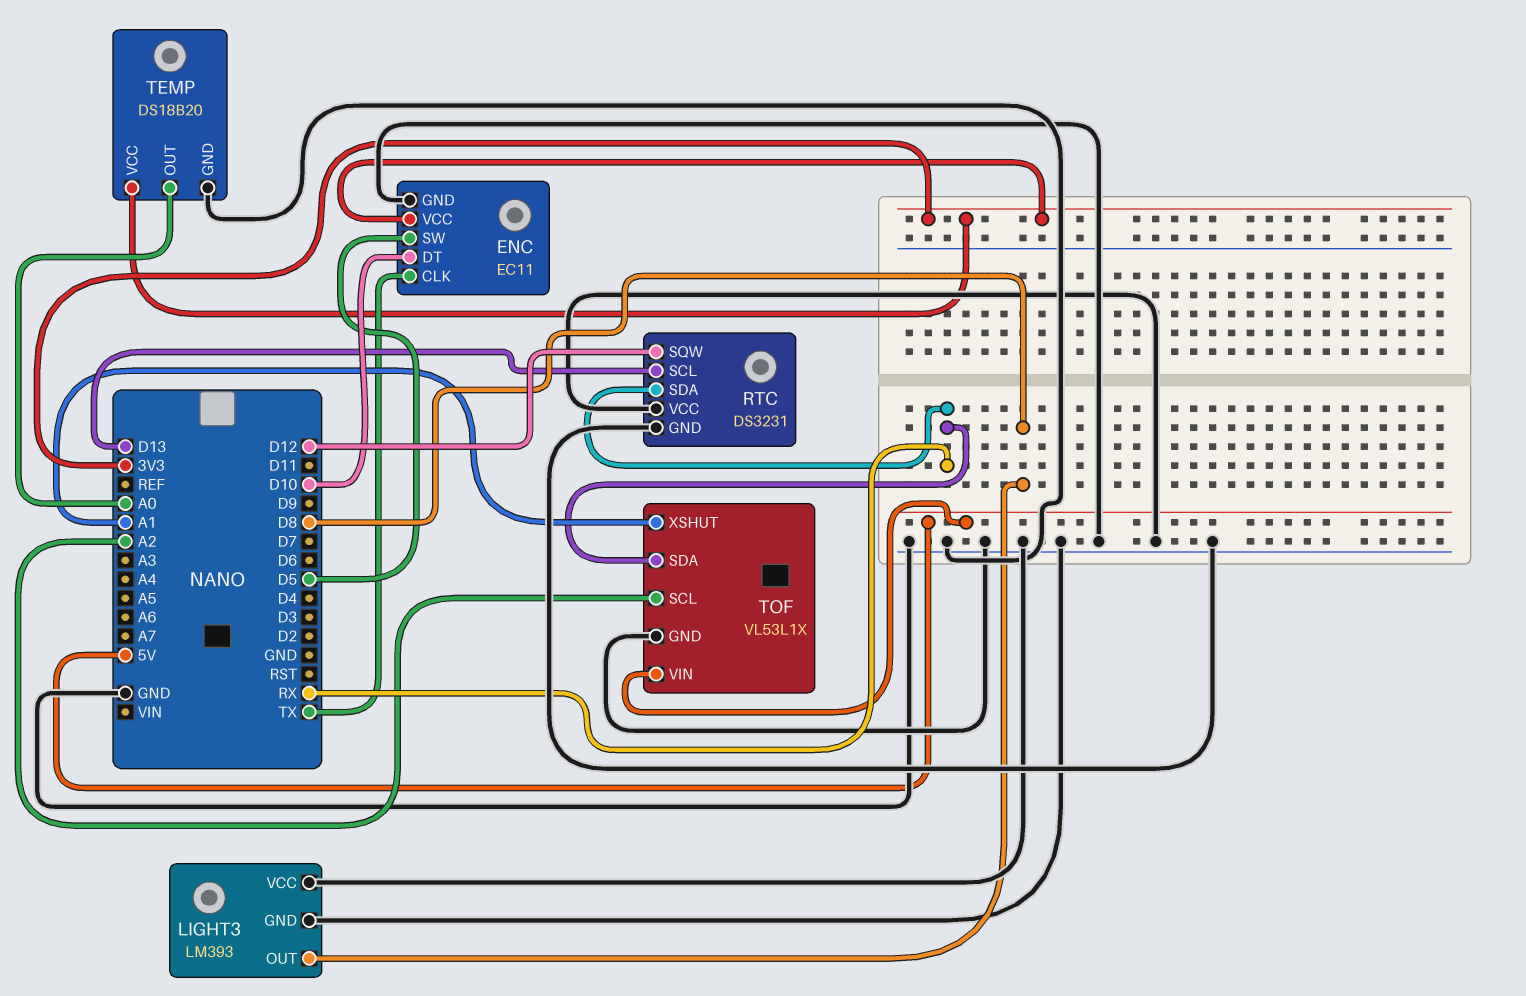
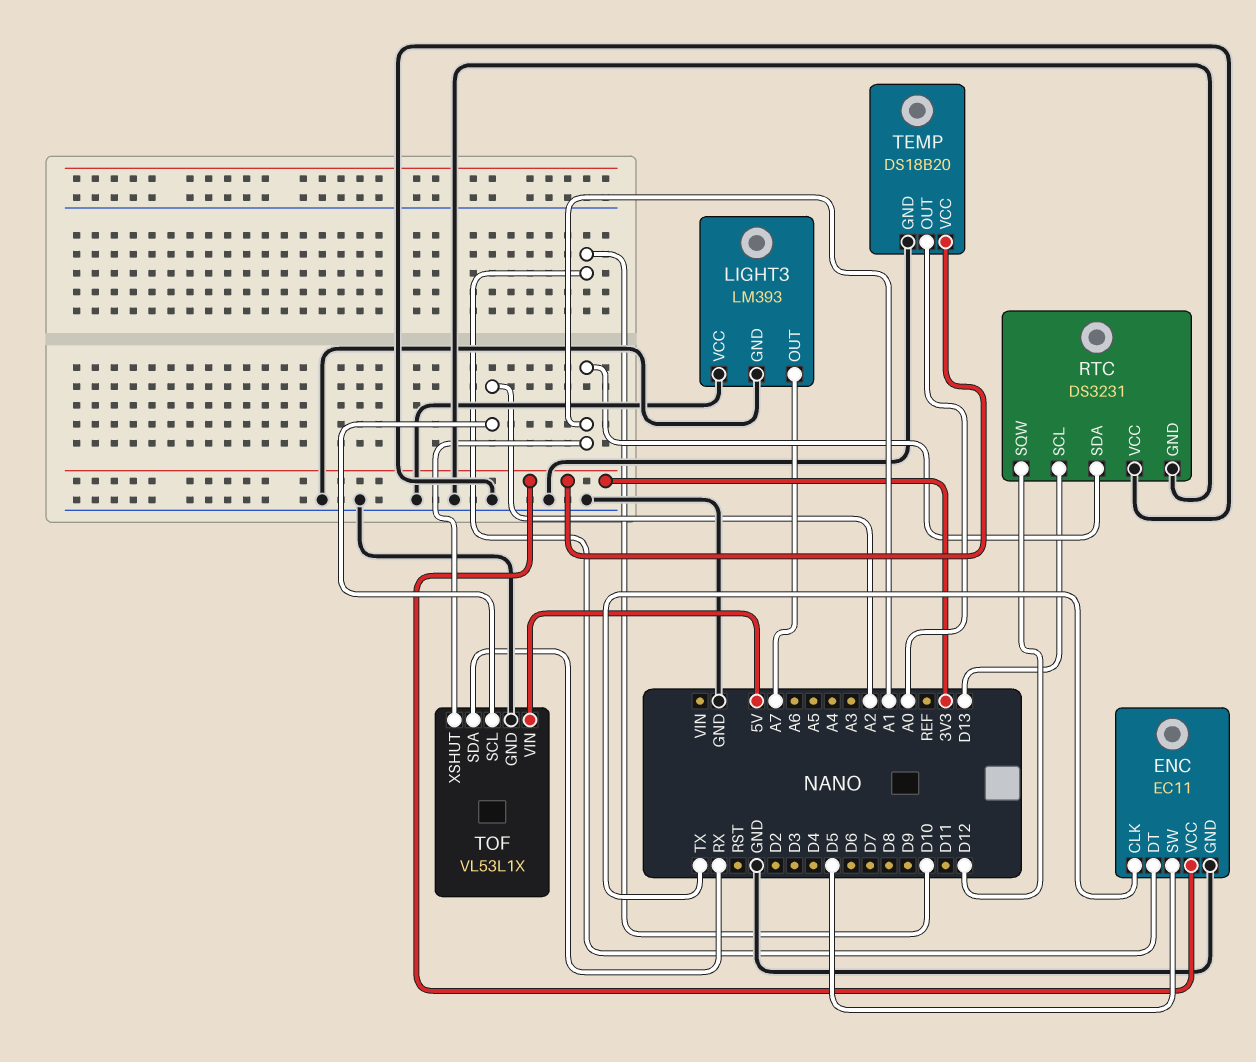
LIGHT3 pin OUT: D8 -> A7
RTC pin SDA: RX -> A1

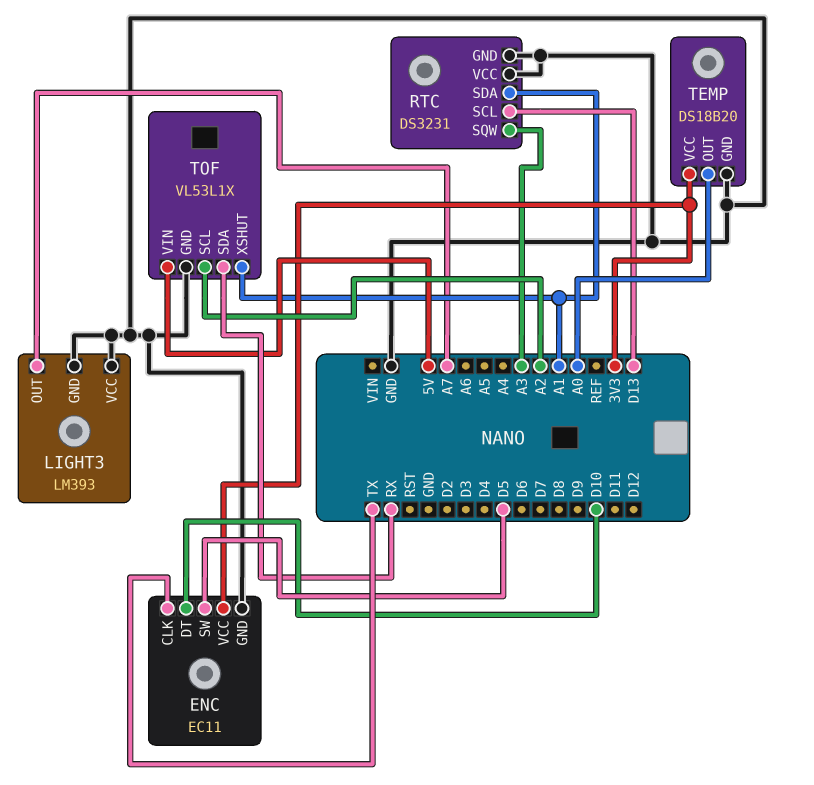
RTC pin SQW: D12 -> A3

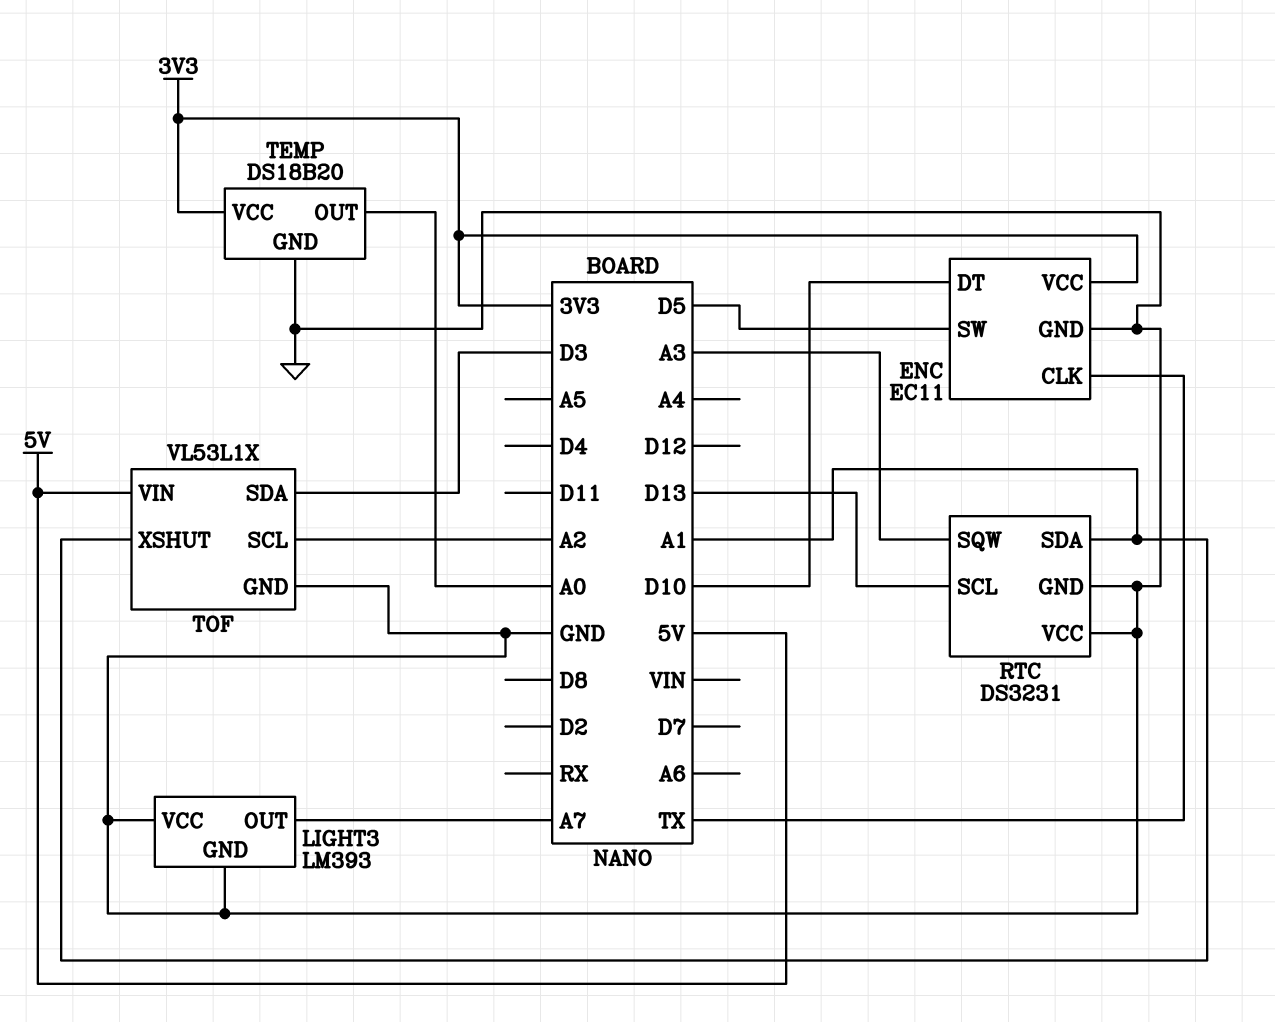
TOF pin SDA: RX -> D3

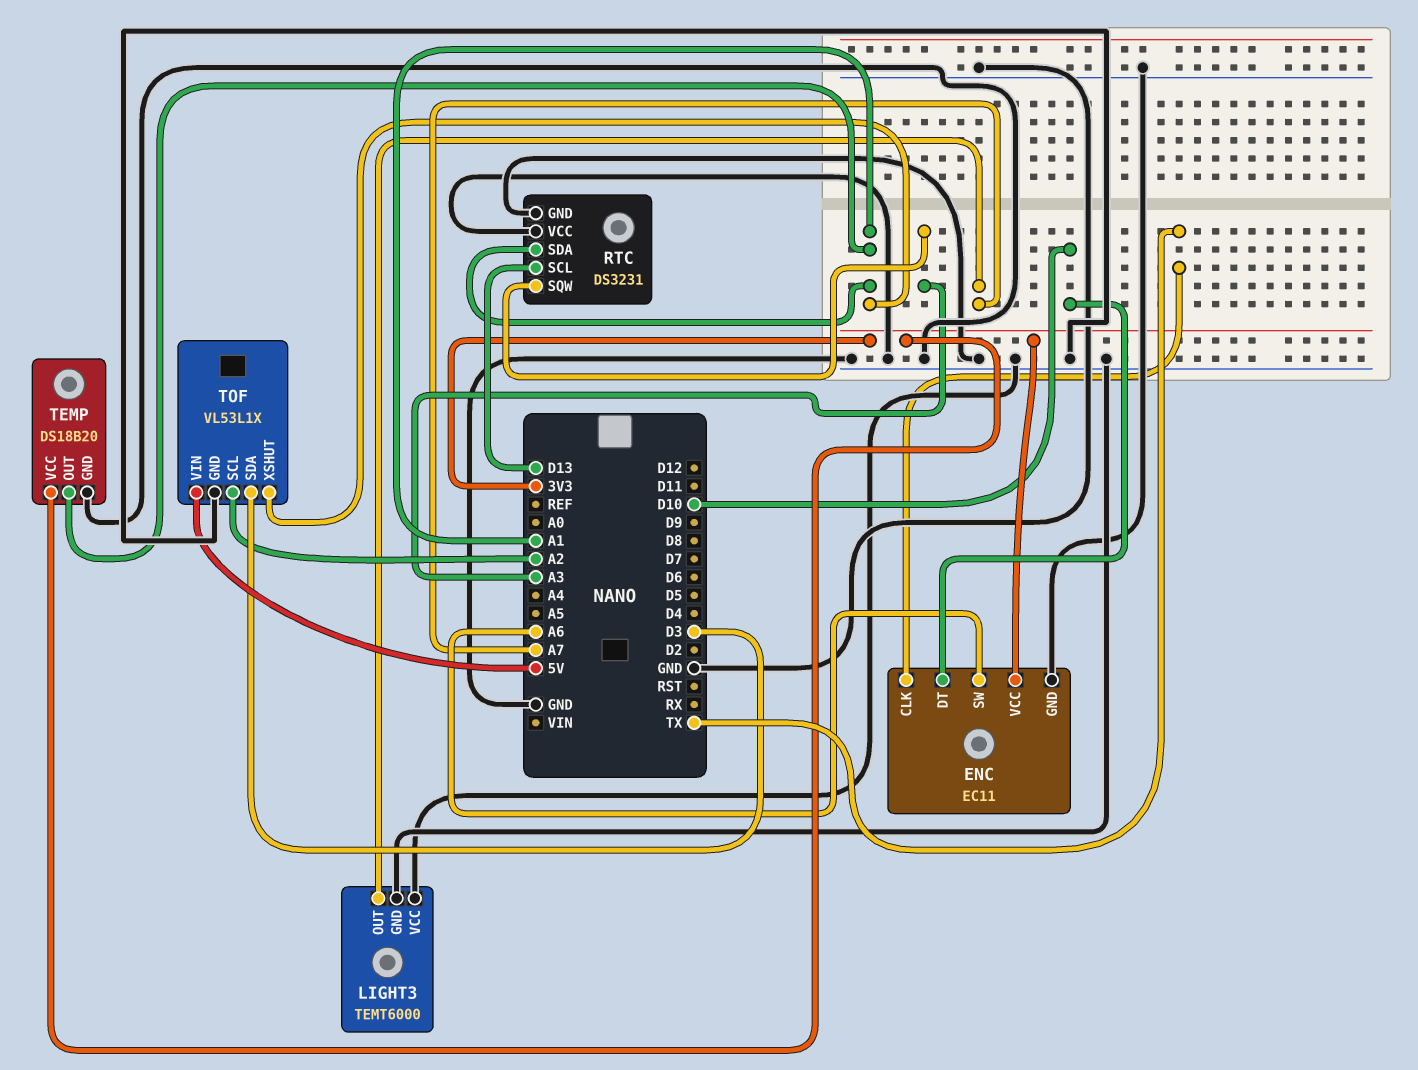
ENC pin SW: D5 -> A6
LIGHT3: LM393 -> TEMT6000
TEMP pin OUT: A0 -> A1

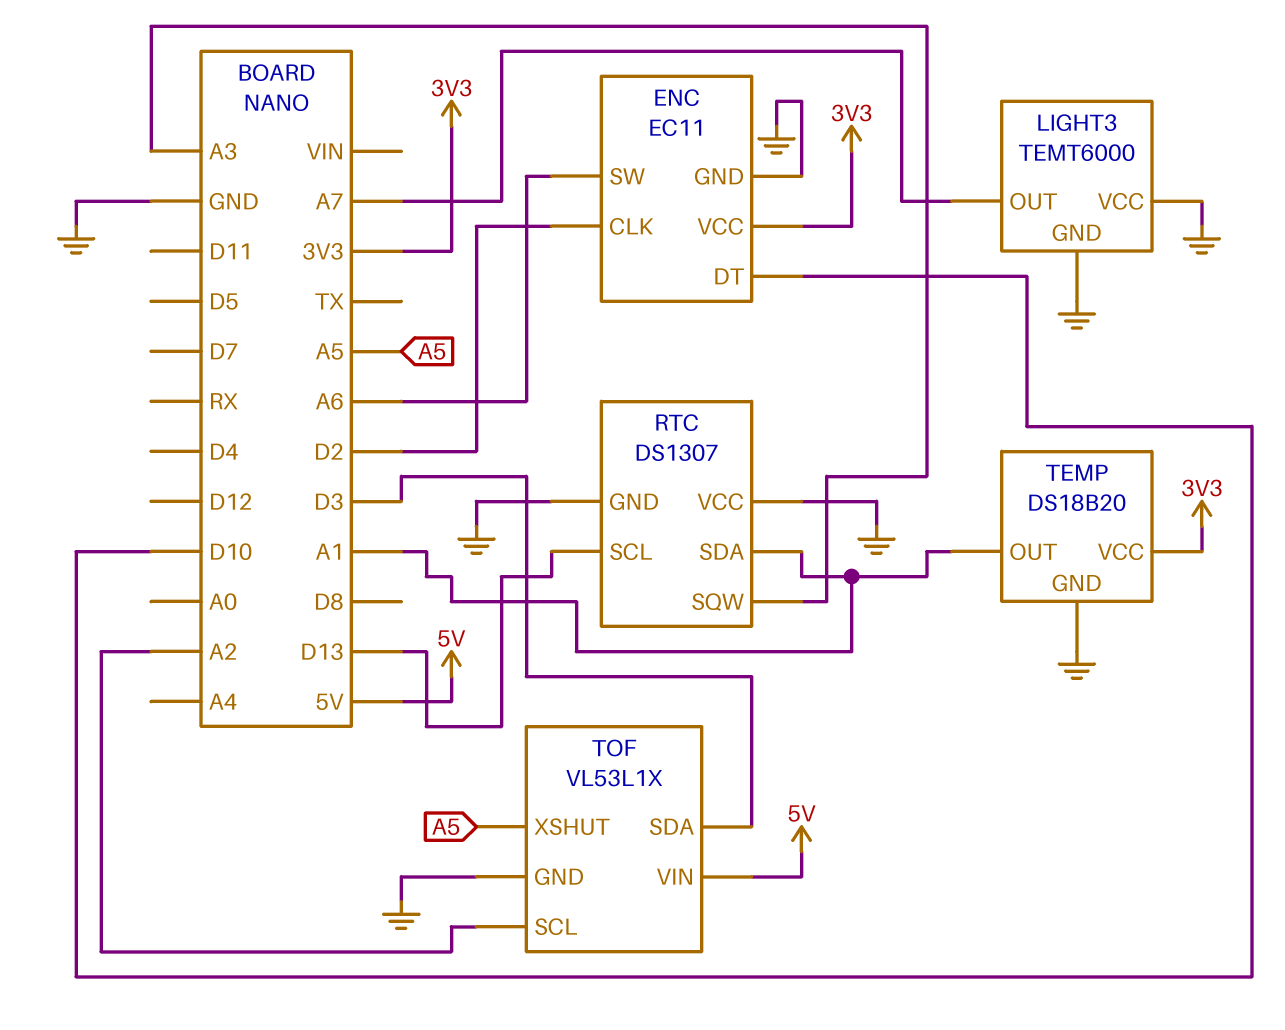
ENC pin CLK: TX -> D2
RTC: DS3231 -> DS1307
TOF pin XSHUT: A1 -> A5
|---|
Nothing but the lines from the one that contains "TOF pin SDA: RX -> D3" through the last line of the material should be written out, exactly. Omit pictures.

TOF pin SDA: RX -> D3

ENC pin SW: D5 -> A6
LIGHT3: LM393 -> TEMT6000
TEMP pin OUT: A0 -> A1

ENC pin CLK: TX -> D2
RTC: DS3231 -> DS1307
TOF pin XSHUT: A1 -> A5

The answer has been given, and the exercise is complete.